Assignment
When you reach the line containing "green L-shape: rotated 75 degrees clockwise", begin copying, and keep copying each line exactly until the listing ends.

--- Data to use Enclosed Below ---

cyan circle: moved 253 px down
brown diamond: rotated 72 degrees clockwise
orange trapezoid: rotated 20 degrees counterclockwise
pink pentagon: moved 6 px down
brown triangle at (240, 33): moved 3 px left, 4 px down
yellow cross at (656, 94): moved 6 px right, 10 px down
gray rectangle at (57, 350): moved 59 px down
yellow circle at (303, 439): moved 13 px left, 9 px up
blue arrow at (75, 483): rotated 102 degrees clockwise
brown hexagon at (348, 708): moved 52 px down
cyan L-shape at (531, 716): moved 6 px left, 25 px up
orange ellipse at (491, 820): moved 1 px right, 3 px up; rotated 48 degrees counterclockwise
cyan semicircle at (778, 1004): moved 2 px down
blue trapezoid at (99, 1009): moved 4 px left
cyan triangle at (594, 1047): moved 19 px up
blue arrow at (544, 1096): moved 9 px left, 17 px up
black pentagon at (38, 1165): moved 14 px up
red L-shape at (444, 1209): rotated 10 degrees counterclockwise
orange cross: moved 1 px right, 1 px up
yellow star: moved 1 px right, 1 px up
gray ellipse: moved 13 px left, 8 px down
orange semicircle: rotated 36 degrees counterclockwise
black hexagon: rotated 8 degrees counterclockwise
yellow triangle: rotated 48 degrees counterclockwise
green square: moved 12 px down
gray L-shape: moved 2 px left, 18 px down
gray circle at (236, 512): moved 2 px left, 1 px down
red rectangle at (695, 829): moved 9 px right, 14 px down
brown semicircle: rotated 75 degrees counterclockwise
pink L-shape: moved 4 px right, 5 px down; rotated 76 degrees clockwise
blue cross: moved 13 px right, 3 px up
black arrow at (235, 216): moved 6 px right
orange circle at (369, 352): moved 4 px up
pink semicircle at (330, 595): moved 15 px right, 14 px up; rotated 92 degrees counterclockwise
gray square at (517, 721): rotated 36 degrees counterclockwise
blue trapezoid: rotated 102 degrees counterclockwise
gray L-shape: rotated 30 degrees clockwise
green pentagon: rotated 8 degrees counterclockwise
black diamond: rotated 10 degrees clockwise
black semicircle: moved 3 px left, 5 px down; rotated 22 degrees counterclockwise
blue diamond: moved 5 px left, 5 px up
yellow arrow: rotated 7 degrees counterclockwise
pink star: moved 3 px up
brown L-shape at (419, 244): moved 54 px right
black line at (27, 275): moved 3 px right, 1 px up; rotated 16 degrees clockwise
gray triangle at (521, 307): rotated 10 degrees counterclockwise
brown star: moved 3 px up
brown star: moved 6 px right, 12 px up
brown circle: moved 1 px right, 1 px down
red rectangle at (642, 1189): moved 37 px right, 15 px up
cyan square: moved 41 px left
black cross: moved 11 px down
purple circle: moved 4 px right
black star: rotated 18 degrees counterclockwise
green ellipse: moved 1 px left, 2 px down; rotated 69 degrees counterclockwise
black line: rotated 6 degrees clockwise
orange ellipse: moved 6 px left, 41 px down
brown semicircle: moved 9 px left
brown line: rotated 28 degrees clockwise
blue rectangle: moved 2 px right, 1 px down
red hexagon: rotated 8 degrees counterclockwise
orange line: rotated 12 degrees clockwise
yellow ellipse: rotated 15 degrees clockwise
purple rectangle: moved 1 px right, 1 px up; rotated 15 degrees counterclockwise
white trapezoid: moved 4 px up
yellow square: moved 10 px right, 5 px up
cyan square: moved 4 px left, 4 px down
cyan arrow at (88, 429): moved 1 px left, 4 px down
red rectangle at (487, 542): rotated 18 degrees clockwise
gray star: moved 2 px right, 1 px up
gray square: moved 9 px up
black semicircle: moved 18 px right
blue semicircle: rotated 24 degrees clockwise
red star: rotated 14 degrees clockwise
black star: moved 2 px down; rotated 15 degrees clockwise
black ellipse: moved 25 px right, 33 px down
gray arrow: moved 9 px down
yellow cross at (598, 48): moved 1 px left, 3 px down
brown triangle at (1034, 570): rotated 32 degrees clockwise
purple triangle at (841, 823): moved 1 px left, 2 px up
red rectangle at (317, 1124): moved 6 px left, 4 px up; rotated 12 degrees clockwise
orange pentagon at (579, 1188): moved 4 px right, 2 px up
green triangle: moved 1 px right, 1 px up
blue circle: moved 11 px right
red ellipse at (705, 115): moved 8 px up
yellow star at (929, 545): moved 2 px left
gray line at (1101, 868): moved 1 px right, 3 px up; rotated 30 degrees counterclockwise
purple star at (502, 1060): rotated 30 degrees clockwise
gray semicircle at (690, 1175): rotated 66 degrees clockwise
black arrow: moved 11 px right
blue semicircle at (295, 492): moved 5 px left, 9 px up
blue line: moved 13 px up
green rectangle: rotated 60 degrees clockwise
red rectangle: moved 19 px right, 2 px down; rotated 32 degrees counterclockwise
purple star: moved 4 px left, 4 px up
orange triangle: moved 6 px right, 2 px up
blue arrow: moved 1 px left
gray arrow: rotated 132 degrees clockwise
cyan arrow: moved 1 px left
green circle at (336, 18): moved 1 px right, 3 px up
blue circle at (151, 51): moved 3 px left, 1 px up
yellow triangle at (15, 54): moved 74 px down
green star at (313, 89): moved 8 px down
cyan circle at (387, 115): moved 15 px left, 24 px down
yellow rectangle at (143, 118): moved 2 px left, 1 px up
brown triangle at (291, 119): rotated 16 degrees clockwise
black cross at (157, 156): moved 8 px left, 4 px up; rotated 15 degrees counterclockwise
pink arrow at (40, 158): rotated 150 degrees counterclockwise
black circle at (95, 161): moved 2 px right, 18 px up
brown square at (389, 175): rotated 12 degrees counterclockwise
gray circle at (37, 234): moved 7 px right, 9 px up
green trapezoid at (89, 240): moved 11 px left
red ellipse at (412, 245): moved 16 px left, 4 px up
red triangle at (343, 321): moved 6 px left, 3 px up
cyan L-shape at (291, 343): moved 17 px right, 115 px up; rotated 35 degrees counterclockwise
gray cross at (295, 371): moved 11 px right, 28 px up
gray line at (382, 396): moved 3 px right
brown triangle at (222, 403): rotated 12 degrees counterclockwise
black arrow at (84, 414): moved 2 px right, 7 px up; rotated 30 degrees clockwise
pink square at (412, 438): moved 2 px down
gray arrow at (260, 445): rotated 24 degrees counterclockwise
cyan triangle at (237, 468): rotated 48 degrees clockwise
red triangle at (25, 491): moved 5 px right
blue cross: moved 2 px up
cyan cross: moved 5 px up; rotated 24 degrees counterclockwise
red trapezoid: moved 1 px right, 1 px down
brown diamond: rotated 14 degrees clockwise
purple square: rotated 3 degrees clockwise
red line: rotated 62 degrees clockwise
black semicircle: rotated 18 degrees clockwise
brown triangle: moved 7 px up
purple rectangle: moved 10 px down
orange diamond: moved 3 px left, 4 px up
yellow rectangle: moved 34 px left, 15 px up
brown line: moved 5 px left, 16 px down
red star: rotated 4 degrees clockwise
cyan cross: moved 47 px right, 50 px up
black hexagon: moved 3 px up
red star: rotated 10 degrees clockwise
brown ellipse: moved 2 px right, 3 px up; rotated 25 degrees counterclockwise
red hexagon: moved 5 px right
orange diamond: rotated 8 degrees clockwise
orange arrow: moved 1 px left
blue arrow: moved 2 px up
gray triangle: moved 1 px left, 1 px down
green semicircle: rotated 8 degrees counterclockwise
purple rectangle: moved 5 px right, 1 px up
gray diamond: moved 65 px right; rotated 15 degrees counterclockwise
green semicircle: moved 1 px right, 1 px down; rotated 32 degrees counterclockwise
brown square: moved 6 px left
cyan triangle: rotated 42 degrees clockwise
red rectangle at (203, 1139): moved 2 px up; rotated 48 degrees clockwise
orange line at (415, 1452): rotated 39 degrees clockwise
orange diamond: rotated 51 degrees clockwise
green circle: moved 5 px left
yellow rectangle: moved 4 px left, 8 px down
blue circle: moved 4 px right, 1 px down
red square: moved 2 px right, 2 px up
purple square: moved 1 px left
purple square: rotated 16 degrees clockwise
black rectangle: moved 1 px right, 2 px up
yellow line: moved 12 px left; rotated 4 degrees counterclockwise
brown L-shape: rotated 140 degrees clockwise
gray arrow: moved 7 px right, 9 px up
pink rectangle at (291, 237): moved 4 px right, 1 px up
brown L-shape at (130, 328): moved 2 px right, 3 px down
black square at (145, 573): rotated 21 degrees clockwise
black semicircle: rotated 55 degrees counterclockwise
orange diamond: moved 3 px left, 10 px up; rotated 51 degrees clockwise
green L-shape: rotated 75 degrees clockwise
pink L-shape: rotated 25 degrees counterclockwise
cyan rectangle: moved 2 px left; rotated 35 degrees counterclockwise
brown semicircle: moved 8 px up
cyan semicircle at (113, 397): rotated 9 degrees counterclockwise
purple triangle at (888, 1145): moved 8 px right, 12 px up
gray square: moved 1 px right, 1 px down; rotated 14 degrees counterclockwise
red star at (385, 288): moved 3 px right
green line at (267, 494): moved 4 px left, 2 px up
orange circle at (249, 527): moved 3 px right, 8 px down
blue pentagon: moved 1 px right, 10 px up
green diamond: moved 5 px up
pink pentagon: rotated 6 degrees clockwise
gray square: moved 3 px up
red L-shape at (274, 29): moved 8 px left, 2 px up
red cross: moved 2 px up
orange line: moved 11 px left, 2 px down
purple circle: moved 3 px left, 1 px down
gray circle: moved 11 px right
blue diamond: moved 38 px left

--- End of Enclosed Data to use ---

Result for this exercise
green L-shape: rotated 75 degrees clockwise
pink L-shape: rotated 25 degrees counterclockwise
cyan rectangle: moved 2 px left; rotated 35 degrees counterclockwise
brown semicircle: moved 8 px up
cyan semicircle at (113, 397): rotated 9 degrees counterclockwise
purple triangle at (888, 1145): moved 8 px right, 12 px up
gray square: moved 1 px right, 1 px down; rotated 14 degrees counterclockwise
red star at (385, 288): moved 3 px right
green line at (267, 494): moved 4 px left, 2 px up
orange circle at (249, 527): moved 3 px right, 8 px down
blue pentagon: moved 1 px right, 10 px up
green diamond: moved 5 px up
pink pentagon: rotated 6 degrees clockwise
gray square: moved 3 px up
red L-shape at (274, 29): moved 8 px left, 2 px up
red cross: moved 2 px up
orange line: moved 11 px left, 2 px down
purple circle: moved 3 px left, 1 px down
gray circle: moved 11 px right
blue diamond: moved 38 px left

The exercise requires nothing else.